Records drawn from a dataset
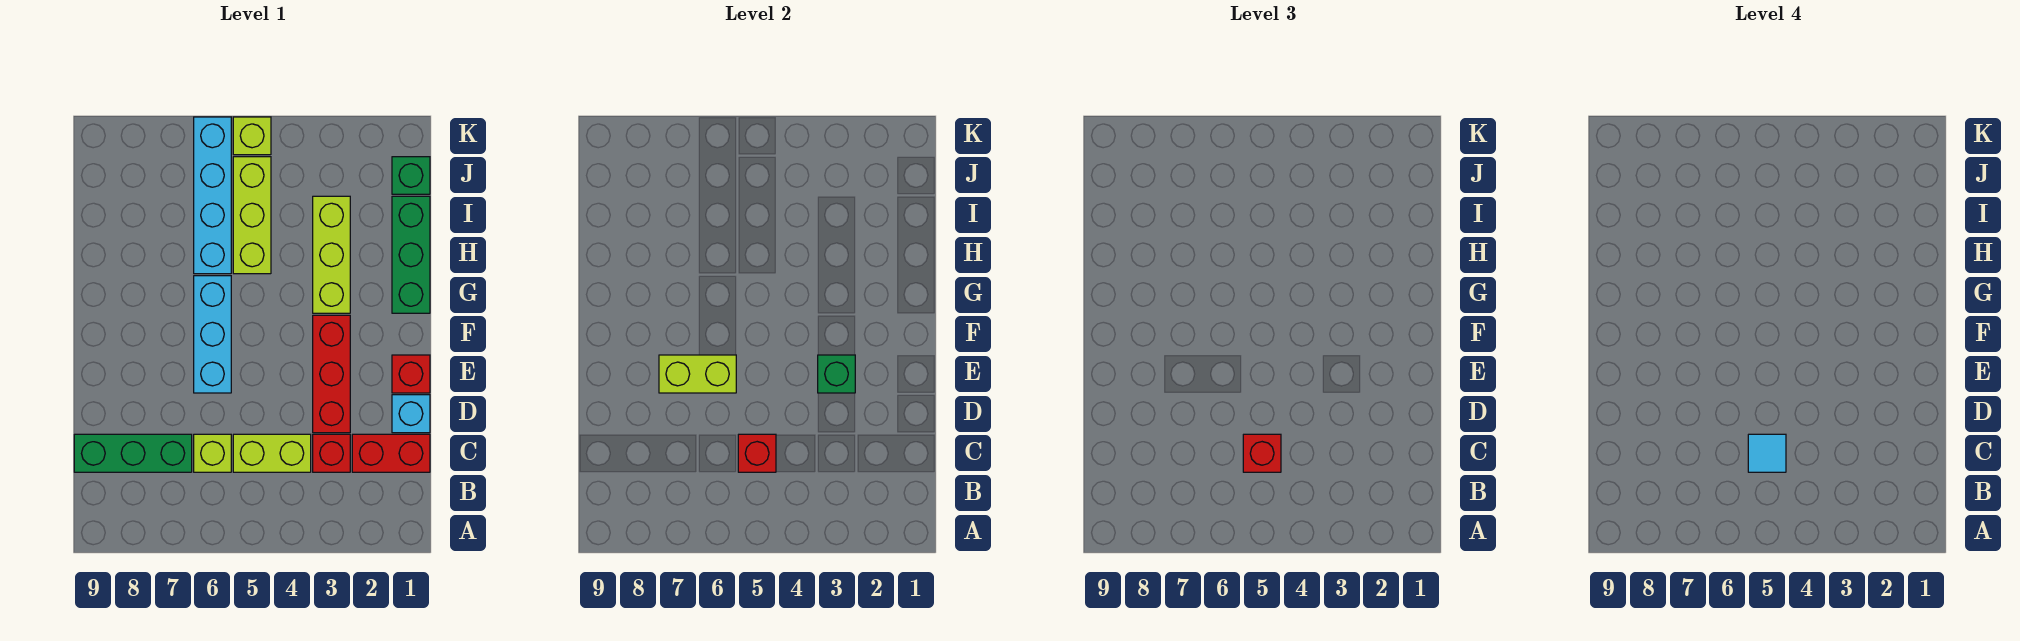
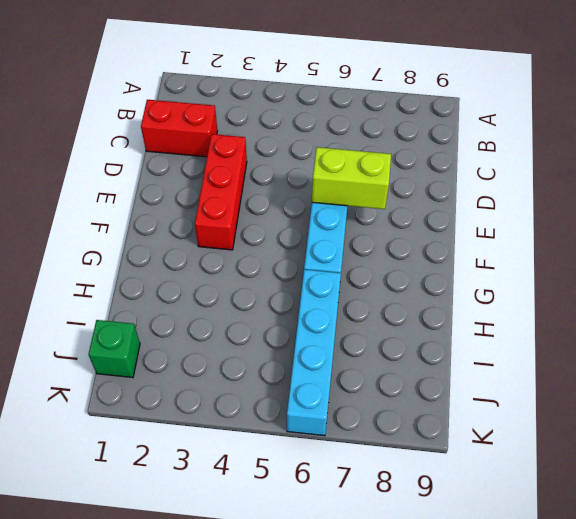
none -> red brick C3 level 1
none -> lime brick C4:C5 level 1
none -> lime brick C6 level 1

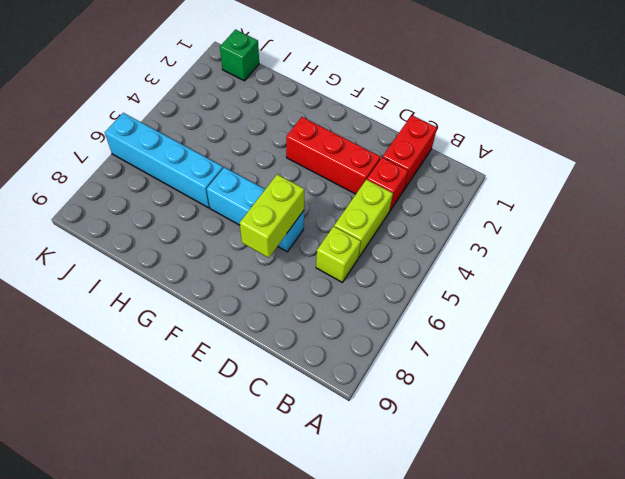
none -> green brick C7:C9 level 1
none -> cyan brick D1 level 1
none -> red brick E1 level 1

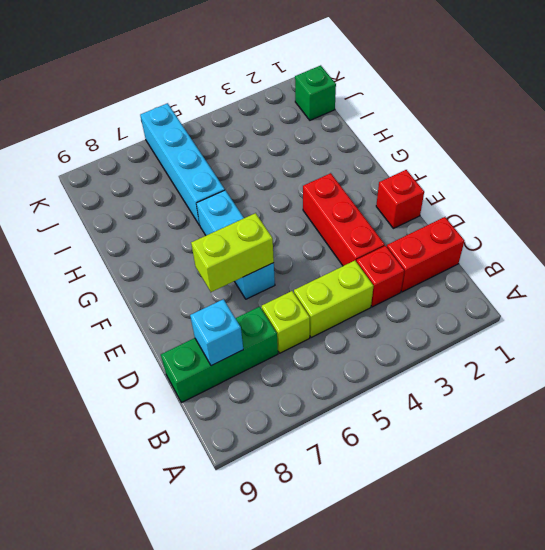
cyan brick C8 level 2 -> cyan brick D1 level 1
none -> green brick G1:I1 level 1
none -> lime brick G3:I3 level 1
none -> lime brick H5:J5 level 1

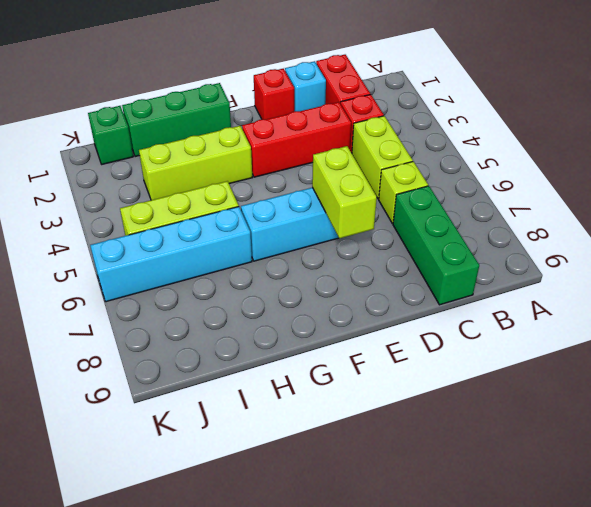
none -> lime brick K5 level 1
none -> red brick C5 level 2
none -> green brick E3 level 2

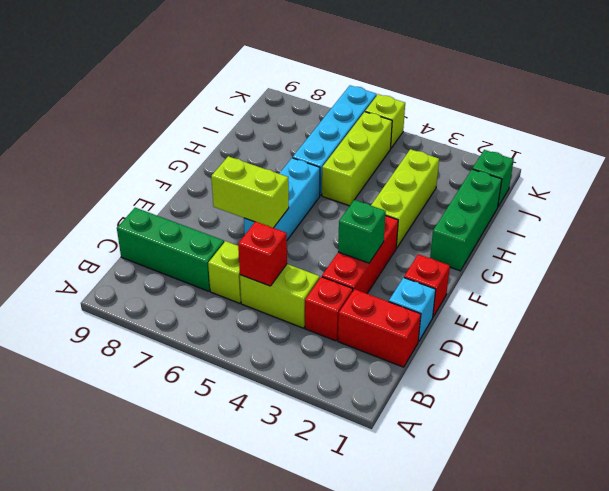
none -> red brick C5 level 3
none -> cyan tile C5 level 4

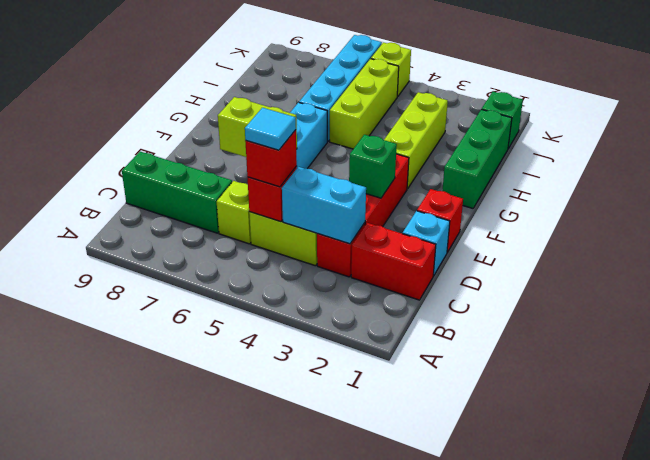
cyan brick C3:C4 level 2 -> none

**What the task asks**
Scan the entries above for the string "cyan" and copy each line containing it.

**Reply**
none -> cyan brick D1 level 1
cyan brick C8 level 2 -> cyan brick D1 level 1
none -> cyan tile C5 level 4
cyan brick C3:C4 level 2 -> none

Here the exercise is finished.